Retype each entry below exactly. Do not carry any image over.
□ □ □ □
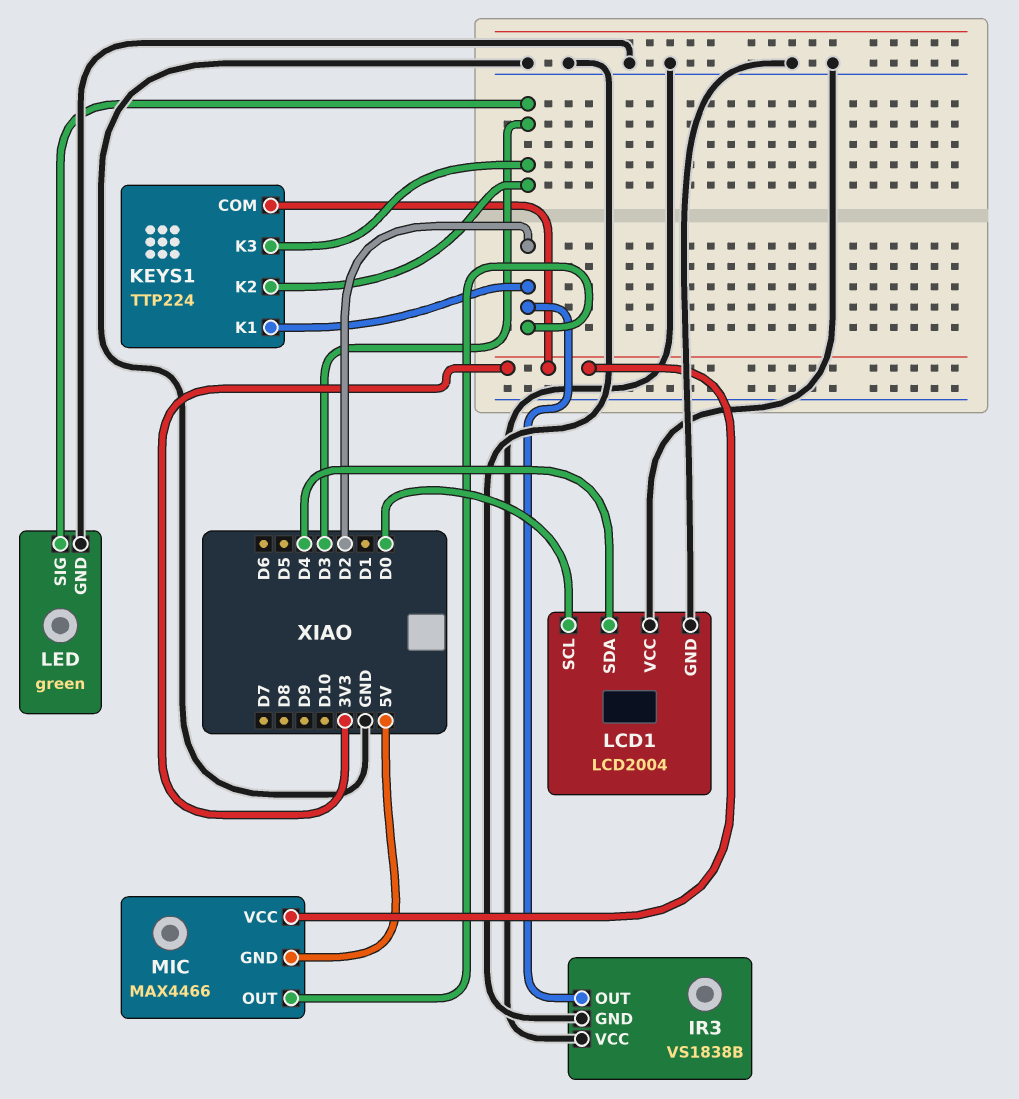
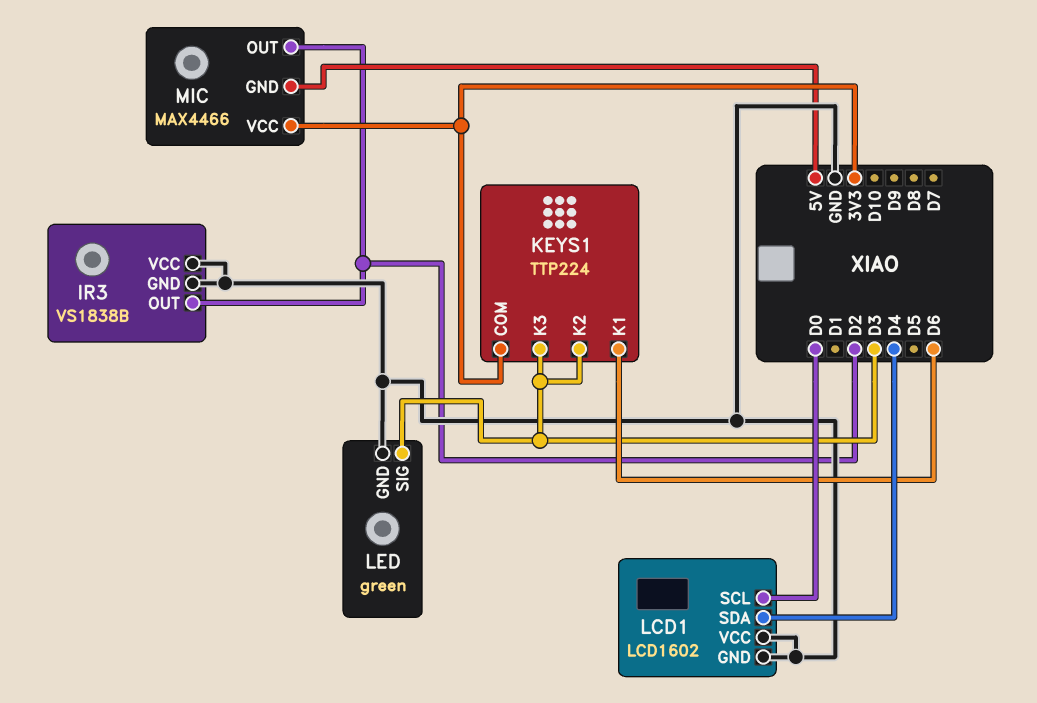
KEYS1 pin K1: D2 -> D6
LCD1: LCD2004 -> LCD1602

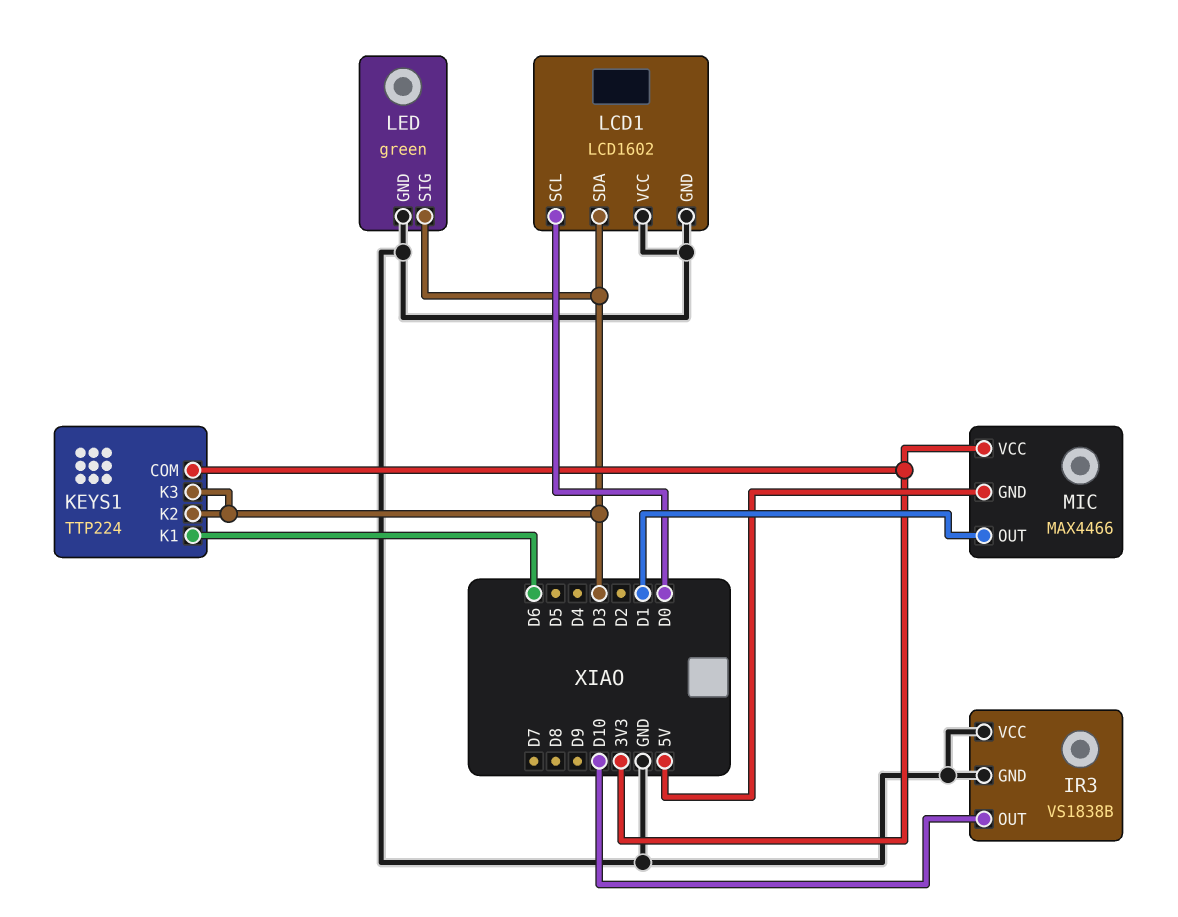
IR3 pin OUT: D2 -> D10
LCD1 pin SDA: D4 -> D3
MIC pin OUT: D2 -> D1

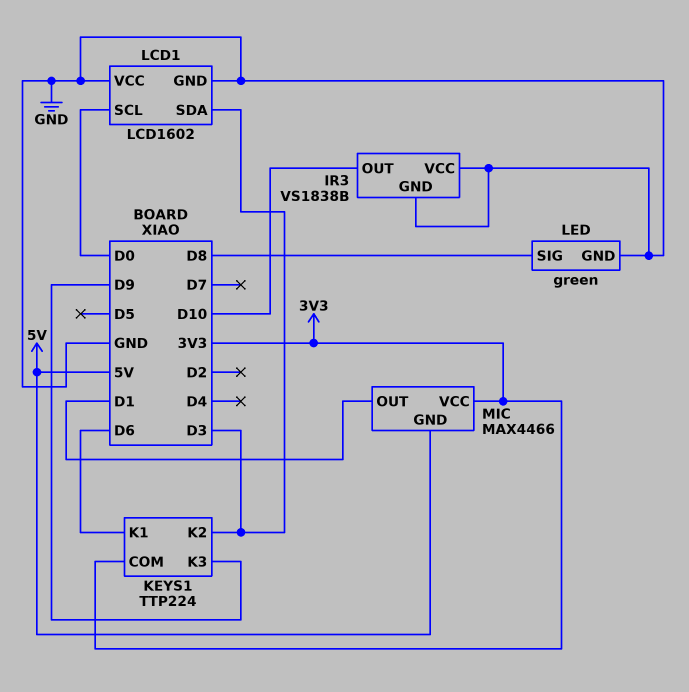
KEYS1 pin K3: D3 -> D9
LED pin SIG: D3 -> D8

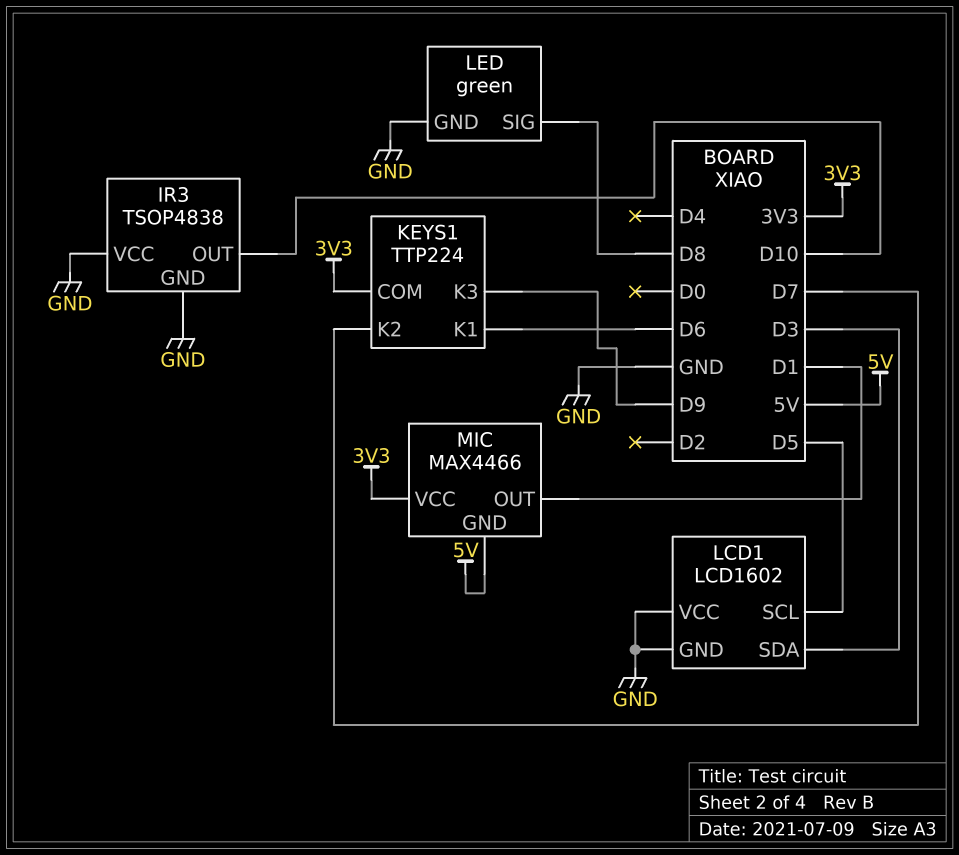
IR3: VS1838B -> TSOP4838
KEYS1 pin K2: D3 -> D7
LCD1 pin SCL: D0 -> D5

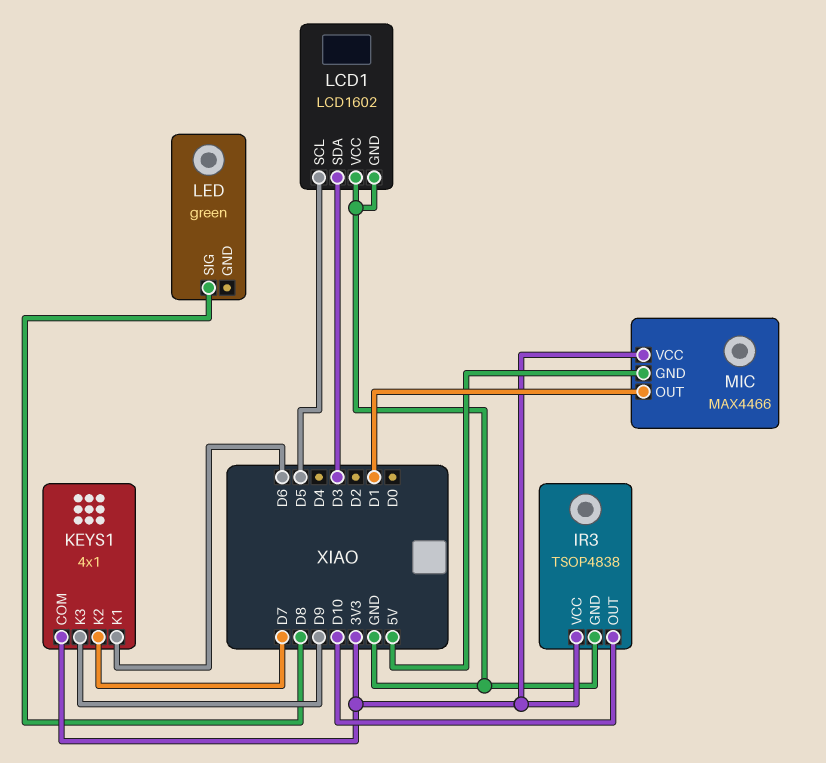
IR3 pin VCC: GND -> 3V3
KEYS1: TTP224 -> 4x1
LED pin GND: GND -> none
□ □ □ □
Worked solution:
KEYS1 pin K1: D2 -> D6
LCD1: LCD2004 -> LCD1602

IR3 pin OUT: D2 -> D10
LCD1 pin SDA: D4 -> D3
MIC pin OUT: D2 -> D1

KEYS1 pin K3: D3 -> D9
LED pin SIG: D3 -> D8

IR3: VS1838B -> TSOP4838
KEYS1 pin K2: D3 -> D7
LCD1 pin SCL: D0 -> D5

IR3 pin VCC: GND -> 3V3
KEYS1: TTP224 -> 4x1
LED pin GND: GND -> none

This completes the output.